[Stored data]
Start of Block
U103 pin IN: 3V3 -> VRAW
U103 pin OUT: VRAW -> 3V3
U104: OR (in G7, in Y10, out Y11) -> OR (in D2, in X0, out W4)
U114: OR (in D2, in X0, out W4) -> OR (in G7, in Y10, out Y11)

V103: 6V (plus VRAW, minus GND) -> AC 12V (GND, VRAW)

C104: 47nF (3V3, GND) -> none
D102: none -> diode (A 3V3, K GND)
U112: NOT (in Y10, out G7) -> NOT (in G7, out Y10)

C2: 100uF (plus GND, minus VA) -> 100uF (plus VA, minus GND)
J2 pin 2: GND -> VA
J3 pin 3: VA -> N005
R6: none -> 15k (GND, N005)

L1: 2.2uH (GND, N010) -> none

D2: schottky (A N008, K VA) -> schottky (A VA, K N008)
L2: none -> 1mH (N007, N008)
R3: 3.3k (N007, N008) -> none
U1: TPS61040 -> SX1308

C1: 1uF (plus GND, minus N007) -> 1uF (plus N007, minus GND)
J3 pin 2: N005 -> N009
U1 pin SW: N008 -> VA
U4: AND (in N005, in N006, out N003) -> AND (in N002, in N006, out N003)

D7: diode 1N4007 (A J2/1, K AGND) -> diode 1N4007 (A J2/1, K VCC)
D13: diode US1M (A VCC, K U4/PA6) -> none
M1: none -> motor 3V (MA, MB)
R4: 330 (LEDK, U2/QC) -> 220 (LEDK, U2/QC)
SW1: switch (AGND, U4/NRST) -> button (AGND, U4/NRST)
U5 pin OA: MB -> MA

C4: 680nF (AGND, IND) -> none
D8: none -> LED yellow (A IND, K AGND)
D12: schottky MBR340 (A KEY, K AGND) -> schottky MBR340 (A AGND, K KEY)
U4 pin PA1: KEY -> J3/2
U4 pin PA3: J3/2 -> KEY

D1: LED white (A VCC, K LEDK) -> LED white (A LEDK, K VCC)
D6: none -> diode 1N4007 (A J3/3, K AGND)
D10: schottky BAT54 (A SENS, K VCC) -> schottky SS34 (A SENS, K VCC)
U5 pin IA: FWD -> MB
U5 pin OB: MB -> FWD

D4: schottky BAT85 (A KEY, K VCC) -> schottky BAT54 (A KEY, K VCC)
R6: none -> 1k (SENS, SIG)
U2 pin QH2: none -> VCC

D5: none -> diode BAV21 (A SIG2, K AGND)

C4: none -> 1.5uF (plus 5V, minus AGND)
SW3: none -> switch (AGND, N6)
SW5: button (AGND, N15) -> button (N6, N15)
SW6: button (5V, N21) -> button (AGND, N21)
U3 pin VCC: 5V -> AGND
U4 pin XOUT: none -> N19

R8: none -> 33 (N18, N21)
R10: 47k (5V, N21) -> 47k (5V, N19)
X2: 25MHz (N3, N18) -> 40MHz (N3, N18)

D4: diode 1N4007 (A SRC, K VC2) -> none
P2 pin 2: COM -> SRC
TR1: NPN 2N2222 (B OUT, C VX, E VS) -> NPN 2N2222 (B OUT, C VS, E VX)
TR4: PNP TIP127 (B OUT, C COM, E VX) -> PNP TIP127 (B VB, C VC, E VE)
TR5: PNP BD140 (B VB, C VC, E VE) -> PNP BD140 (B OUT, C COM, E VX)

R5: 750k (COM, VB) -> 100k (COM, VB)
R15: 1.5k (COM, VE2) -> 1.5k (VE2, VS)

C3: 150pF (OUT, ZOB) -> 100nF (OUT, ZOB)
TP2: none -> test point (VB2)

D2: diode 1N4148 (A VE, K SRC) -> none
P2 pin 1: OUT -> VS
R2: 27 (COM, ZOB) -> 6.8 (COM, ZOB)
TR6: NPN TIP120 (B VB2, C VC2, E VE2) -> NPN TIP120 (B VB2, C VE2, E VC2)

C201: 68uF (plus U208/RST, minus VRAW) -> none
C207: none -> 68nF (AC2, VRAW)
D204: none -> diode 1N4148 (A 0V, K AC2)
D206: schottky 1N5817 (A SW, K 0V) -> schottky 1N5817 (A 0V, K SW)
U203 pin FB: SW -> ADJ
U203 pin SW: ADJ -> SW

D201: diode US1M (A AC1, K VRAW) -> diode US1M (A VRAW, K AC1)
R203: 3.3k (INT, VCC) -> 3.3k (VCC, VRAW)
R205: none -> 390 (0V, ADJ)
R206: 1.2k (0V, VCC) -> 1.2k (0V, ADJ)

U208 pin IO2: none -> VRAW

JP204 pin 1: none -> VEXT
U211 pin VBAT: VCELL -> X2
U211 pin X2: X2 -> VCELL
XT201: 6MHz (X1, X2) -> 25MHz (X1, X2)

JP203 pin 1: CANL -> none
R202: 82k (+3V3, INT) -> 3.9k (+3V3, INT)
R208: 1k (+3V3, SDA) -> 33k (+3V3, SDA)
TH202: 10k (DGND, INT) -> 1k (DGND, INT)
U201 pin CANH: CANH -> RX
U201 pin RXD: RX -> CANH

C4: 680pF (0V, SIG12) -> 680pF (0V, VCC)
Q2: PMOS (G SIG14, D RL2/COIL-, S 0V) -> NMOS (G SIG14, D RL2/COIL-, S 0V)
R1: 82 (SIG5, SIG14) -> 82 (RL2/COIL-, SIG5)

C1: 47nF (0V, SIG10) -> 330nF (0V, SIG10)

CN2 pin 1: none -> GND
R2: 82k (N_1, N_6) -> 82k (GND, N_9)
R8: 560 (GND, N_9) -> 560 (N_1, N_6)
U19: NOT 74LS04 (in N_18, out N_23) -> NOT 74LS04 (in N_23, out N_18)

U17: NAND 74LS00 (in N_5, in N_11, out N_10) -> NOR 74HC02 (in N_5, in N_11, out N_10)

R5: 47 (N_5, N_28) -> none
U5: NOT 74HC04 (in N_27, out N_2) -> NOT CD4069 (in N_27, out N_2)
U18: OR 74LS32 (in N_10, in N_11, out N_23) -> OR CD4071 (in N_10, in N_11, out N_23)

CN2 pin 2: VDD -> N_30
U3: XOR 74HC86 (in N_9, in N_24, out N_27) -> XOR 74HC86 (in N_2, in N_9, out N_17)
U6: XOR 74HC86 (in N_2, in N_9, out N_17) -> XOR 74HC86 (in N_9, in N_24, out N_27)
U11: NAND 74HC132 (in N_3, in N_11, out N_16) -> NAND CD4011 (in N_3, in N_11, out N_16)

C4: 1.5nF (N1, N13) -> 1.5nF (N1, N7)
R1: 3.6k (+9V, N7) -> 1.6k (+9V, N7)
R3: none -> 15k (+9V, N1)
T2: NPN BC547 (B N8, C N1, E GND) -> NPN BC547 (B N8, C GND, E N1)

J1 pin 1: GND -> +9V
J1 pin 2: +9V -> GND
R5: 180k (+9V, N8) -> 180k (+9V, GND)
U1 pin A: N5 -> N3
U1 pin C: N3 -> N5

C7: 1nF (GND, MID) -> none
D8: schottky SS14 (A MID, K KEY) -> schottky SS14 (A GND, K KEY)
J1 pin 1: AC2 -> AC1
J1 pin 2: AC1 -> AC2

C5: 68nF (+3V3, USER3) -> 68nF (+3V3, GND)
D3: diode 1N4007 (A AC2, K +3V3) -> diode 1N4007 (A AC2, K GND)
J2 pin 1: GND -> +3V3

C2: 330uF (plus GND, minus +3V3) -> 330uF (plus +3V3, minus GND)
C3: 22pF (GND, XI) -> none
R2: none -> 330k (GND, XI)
End of Block
# REQUIREMENT
Out of the entries above, write out only the lines between the line holding "TR6: NPN TIP120" and the line holding "R8: 560 (GND, N_9) -> 560 (N_1, N_6)", inclusive, each exactly as given.

# TASK SOLUTION
TR6: NPN TIP120 (B VB2, C VC2, E VE2) -> NPN TIP120 (B VB2, C VE2, E VC2)

C201: 68uF (plus U208/RST, minus VRAW) -> none
C207: none -> 68nF (AC2, VRAW)
D204: none -> diode 1N4148 (A 0V, K AC2)
D206: schottky 1N5817 (A SW, K 0V) -> schottky 1N5817 (A 0V, K SW)
U203 pin FB: SW -> ADJ
U203 pin SW: ADJ -> SW

D201: diode US1M (A AC1, K VRAW) -> diode US1M (A VRAW, K AC1)
R203: 3.3k (INT, VCC) -> 3.3k (VCC, VRAW)
R205: none -> 390 (0V, ADJ)
R206: 1.2k (0V, VCC) -> 1.2k (0V, ADJ)

U208 pin IO2: none -> VRAW

JP204 pin 1: none -> VEXT
U211 pin VBAT: VCELL -> X2
U211 pin X2: X2 -> VCELL
XT201: 6MHz (X1, X2) -> 25MHz (X1, X2)

JP203 pin 1: CANL -> none
R202: 82k (+3V3, INT) -> 3.9k (+3V3, INT)
R208: 1k (+3V3, SDA) -> 33k (+3V3, SDA)
TH202: 10k (DGND, INT) -> 1k (DGND, INT)
U201 pin CANH: CANH -> RX
U201 pin RXD: RX -> CANH

C4: 680pF (0V, SIG12) -> 680pF (0V, VCC)
Q2: PMOS (G SIG14, D RL2/COIL-, S 0V) -> NMOS (G SIG14, D RL2/COIL-, S 0V)
R1: 82 (SIG5, SIG14) -> 82 (RL2/COIL-, SIG5)

C1: 47nF (0V, SIG10) -> 330nF (0V, SIG10)

CN2 pin 1: none -> GND
R2: 82k (N_1, N_6) -> 82k (GND, N_9)
R8: 560 (GND, N_9) -> 560 (N_1, N_6)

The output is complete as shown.